▶ [Written request]:
Copy out all of the material below word for word, leaving out the pictures.

▶ [Dataset extract]:
-*-*-
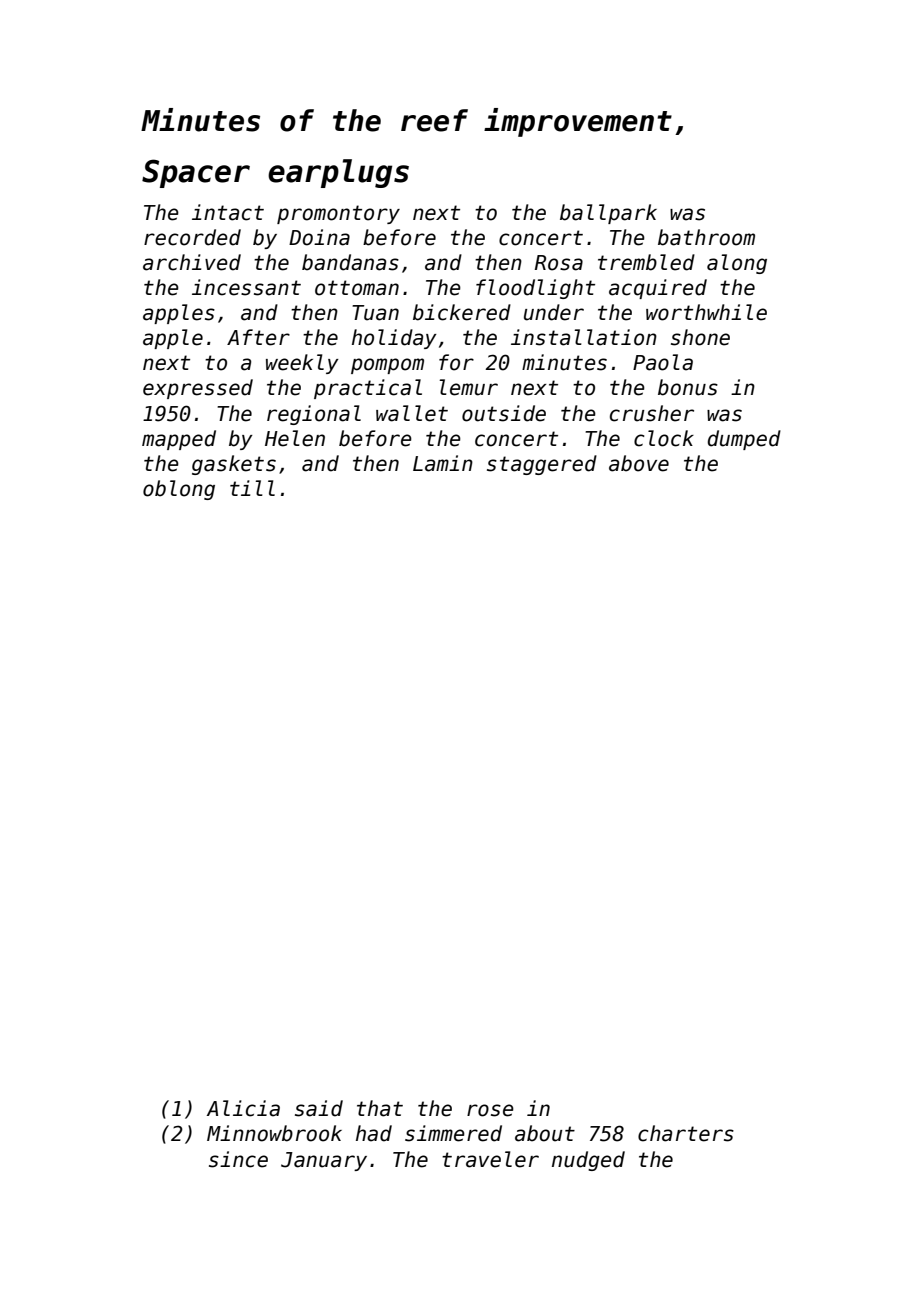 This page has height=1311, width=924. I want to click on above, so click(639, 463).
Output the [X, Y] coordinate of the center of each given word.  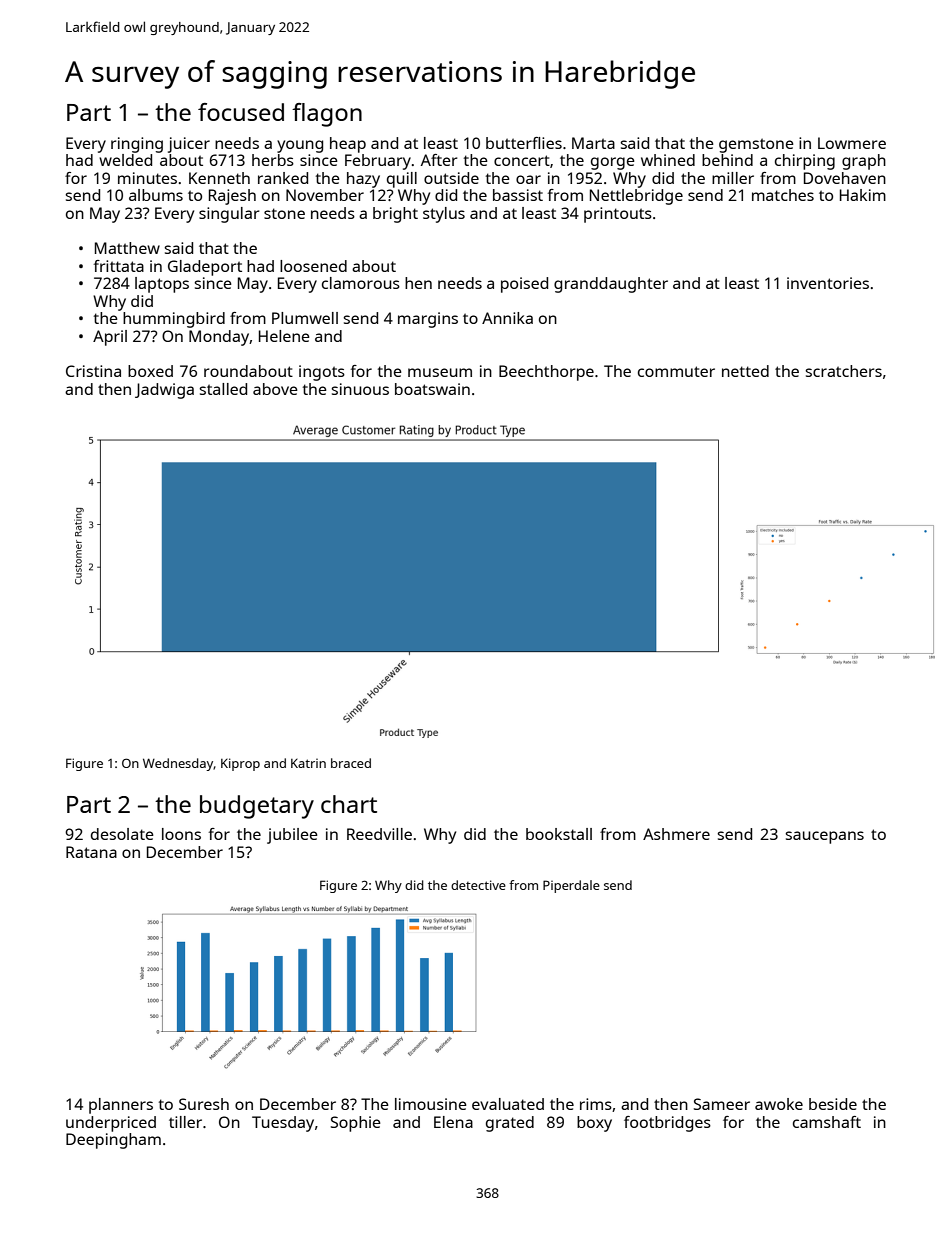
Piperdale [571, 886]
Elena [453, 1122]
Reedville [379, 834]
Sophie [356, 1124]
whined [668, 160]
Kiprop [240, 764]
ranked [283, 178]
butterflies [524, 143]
-*-*-
▶ [Response to this task]:
 This page has height=1311, width=924. I want to click on above, so click(639, 463).
Output the [X, Y] coordinate of the center of each given word.  
Piperdale [571, 886]
Elena [453, 1122]
Reedville [379, 834]
Sophie [356, 1124]
whined [668, 160]
Kiprop [240, 764]
ranked [283, 178]
butterflies [524, 143]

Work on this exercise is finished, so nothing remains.